[EXERCISE BRIEF] Every line below between the one holding "building: [409,295,474,368] -> none" and the one holding "building: [67,310,125,358] -> none", inclusive, should be copied exactly, and no other line.

[TASK INPUT]
☆ ☆ ☆ ☆ ☆ ☆ ☆

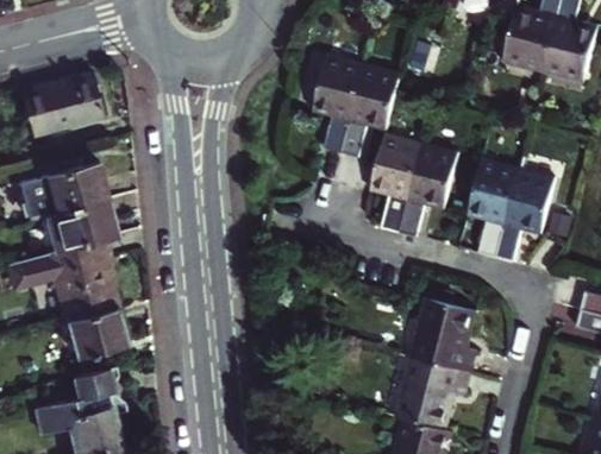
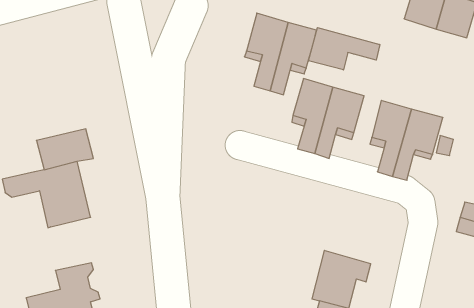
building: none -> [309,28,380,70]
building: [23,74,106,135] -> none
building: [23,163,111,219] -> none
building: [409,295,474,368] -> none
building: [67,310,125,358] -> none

☆ ☆ ☆ ☆ ☆ ☆ ☆

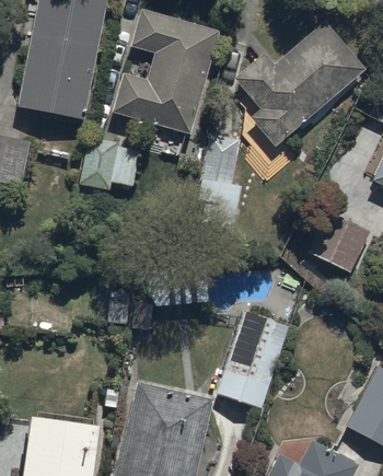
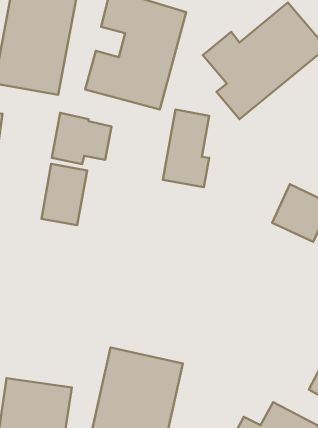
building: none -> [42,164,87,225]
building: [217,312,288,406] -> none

☆ ☆ ☆ ☆ ☆ ☆ ☆

[RESULT OF THIS TASK]
building: [409,295,474,368] -> none
building: [67,310,125,358] -> none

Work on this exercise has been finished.